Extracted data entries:

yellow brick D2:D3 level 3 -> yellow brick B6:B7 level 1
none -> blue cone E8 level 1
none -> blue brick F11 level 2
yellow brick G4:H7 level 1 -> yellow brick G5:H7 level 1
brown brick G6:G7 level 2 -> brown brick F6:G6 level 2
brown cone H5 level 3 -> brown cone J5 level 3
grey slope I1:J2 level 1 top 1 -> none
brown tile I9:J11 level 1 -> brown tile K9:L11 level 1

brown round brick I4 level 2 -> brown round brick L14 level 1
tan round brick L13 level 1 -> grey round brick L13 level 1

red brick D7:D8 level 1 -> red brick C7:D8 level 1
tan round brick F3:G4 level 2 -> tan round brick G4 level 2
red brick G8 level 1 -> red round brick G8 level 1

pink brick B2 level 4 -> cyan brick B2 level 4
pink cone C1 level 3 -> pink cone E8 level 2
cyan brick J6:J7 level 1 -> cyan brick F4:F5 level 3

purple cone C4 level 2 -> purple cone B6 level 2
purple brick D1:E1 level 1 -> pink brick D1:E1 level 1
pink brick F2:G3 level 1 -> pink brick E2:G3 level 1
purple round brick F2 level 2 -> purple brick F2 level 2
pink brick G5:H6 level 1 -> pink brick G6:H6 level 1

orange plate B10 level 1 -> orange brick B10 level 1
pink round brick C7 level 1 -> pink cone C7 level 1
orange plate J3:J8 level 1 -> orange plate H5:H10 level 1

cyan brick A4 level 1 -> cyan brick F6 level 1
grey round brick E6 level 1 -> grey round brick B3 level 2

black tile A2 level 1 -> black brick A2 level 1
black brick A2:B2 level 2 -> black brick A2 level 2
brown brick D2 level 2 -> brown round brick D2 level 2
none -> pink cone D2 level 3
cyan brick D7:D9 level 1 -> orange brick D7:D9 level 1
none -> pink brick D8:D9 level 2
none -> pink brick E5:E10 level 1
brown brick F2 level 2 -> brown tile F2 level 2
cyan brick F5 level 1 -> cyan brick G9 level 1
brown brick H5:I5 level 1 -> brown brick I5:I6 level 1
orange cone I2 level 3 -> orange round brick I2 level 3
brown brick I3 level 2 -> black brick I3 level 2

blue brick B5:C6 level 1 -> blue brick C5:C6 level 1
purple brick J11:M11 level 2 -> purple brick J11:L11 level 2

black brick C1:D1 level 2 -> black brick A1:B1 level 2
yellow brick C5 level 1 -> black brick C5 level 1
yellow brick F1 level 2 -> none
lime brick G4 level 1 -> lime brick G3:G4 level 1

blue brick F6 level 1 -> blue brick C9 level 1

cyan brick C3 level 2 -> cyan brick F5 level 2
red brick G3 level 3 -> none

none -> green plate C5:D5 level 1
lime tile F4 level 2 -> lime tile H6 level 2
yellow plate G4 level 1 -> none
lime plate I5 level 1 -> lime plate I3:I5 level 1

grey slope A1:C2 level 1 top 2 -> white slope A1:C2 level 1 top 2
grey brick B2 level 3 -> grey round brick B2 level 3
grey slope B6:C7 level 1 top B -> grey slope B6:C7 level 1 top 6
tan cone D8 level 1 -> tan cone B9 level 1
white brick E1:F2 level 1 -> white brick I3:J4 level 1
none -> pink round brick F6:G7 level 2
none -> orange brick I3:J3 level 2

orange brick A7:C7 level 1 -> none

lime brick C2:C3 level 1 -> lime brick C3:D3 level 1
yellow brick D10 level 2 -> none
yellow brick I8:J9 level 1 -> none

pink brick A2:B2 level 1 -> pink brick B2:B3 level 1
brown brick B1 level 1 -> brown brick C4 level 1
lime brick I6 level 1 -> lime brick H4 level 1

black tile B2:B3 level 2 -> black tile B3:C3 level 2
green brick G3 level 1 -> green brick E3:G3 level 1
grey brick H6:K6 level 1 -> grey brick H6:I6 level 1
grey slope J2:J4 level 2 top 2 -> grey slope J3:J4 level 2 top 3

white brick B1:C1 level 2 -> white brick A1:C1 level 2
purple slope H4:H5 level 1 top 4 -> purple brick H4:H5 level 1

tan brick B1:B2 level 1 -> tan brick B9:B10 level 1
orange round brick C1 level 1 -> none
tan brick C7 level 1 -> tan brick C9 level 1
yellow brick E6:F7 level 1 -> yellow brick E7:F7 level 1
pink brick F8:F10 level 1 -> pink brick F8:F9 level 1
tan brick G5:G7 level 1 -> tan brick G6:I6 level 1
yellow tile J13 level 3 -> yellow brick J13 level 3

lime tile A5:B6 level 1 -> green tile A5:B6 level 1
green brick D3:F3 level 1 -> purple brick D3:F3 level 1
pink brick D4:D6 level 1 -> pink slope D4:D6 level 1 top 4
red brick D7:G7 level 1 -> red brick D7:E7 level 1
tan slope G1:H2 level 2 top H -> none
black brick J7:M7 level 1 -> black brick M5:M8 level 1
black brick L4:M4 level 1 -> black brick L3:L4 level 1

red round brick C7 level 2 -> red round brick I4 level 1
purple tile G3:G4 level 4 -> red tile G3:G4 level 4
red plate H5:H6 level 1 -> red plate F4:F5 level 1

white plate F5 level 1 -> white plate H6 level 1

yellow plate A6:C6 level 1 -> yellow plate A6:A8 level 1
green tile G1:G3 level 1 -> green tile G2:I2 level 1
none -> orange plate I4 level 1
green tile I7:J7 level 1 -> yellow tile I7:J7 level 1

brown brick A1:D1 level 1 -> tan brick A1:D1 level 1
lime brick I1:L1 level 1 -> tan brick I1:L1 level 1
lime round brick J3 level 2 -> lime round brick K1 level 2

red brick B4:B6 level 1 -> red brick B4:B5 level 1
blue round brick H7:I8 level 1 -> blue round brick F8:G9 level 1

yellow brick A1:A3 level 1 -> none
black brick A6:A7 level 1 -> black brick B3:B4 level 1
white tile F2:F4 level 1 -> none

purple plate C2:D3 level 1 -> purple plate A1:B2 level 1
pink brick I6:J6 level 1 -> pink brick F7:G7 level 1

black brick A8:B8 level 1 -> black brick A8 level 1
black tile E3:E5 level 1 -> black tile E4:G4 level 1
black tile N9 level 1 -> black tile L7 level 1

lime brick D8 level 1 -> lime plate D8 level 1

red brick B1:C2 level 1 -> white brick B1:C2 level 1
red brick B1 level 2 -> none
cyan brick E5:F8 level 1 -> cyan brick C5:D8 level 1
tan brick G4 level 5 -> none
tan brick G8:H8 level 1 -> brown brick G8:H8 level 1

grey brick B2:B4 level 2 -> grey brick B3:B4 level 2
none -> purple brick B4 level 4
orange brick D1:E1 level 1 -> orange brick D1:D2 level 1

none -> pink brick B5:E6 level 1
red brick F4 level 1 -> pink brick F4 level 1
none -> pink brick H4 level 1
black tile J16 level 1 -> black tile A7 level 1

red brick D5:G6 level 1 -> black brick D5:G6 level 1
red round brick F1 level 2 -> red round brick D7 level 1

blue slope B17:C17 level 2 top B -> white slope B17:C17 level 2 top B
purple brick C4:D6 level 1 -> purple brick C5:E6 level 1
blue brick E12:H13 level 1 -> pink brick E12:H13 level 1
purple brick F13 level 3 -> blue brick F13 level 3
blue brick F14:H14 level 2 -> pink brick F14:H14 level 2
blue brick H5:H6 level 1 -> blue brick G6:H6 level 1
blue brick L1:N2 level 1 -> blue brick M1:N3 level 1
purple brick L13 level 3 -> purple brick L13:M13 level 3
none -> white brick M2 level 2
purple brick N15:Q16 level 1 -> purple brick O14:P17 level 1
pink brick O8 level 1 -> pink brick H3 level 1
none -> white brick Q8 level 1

▸ Your instructions
Out of the data above, transcribe exactly and only the lines starting with the line that has "black tile A2" and going on through the line that has "cyan brick F5 level 1", both included.

▸ Exercise solution
black tile A2 level 1 -> black brick A2 level 1
black brick A2:B2 level 2 -> black brick A2 level 2
brown brick D2 level 2 -> brown round brick D2 level 2
none -> pink cone D2 level 3
cyan brick D7:D9 level 1 -> orange brick D7:D9 level 1
none -> pink brick D8:D9 level 2
none -> pink brick E5:E10 level 1
brown brick F2 level 2 -> brown tile F2 level 2
cyan brick F5 level 1 -> cyan brick G9 level 1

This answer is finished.